Task to complete »
Copy, from the material below, every line in which the word "green" can be found.

Available data »
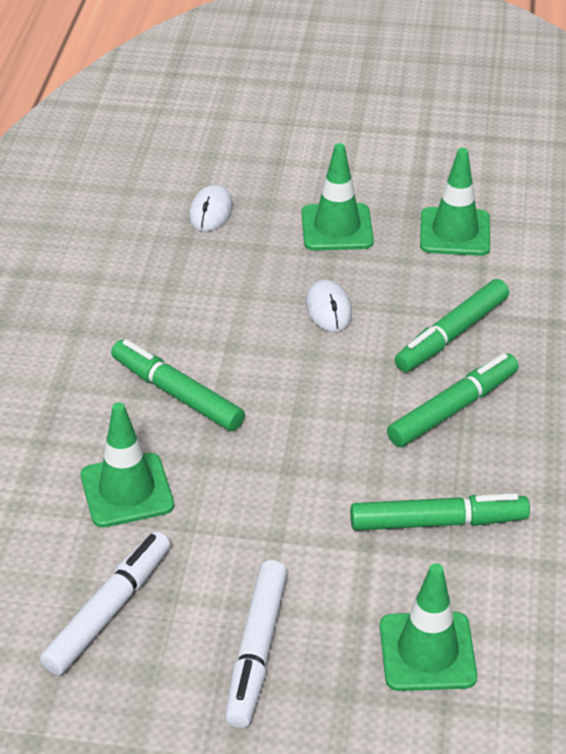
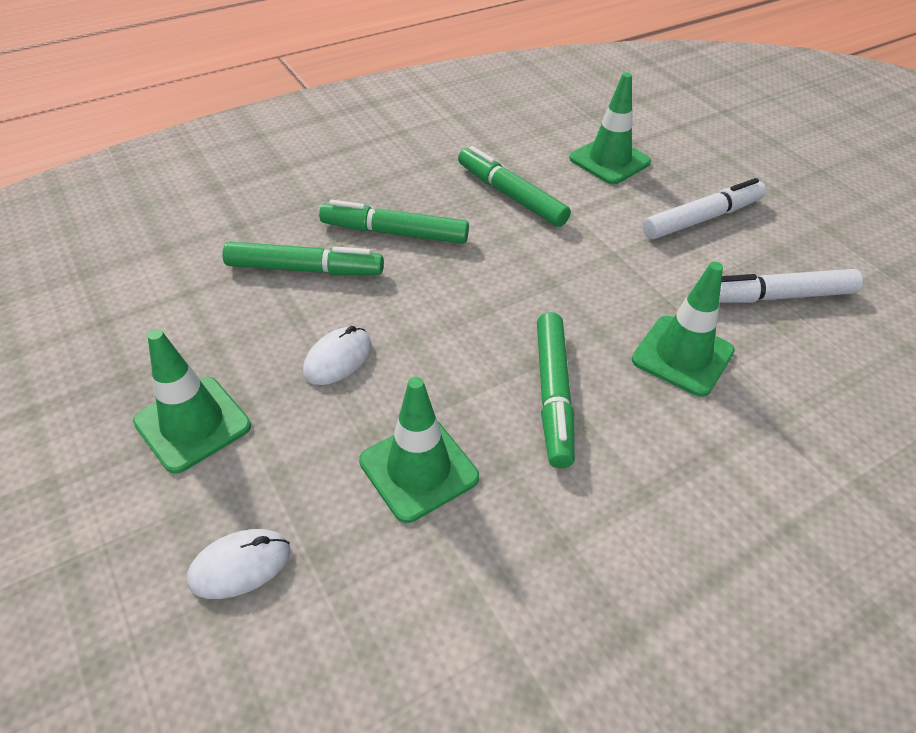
camera: 130 degrees left, 5 degrees up
(454, 232) = (140, 332): green traffic cone -> green traffic cone (418, 469)

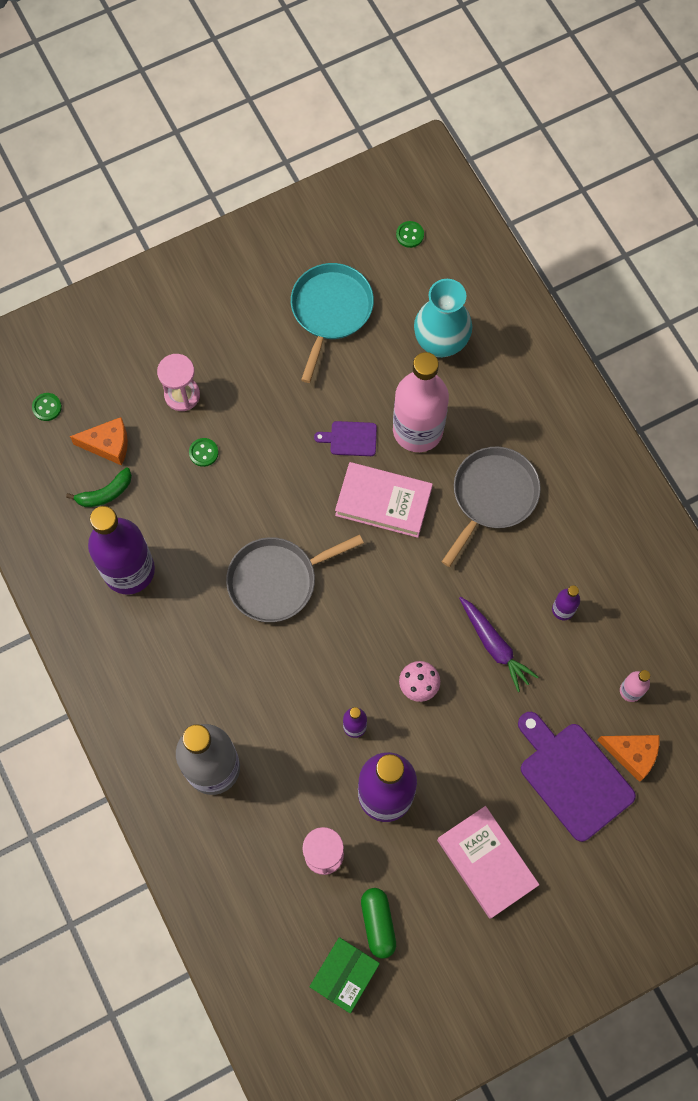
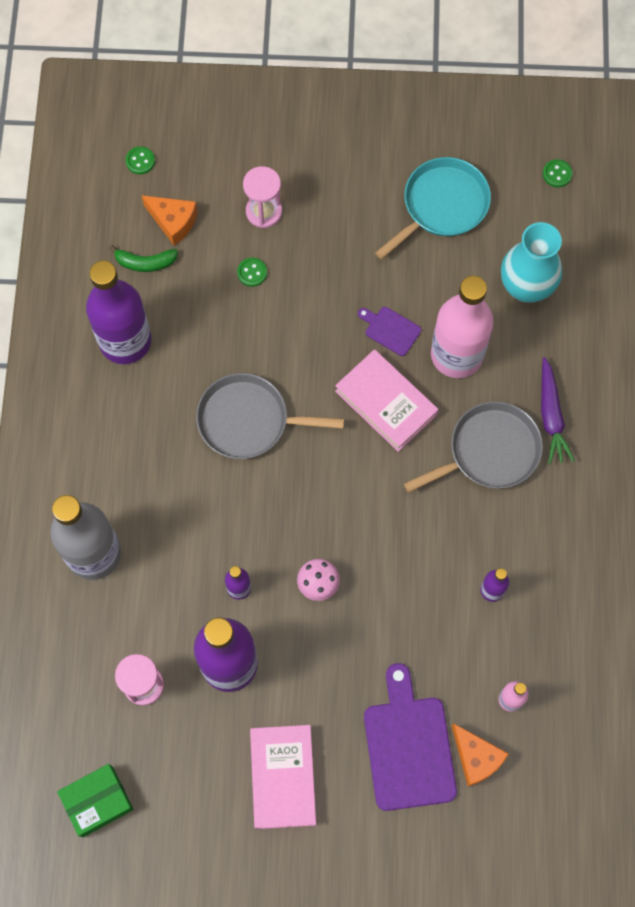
camera: 30 degrees right, 0 degrees up
(378, 923) = (154, 773): green capsule -> none
(494, 646) = (408, 587): purple carrot -> purple carrot (551, 416)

Result »
(454, 232) = (140, 332): green traffic cone -> green traffic cone (418, 469)
(378, 923) = (154, 773): green capsule -> none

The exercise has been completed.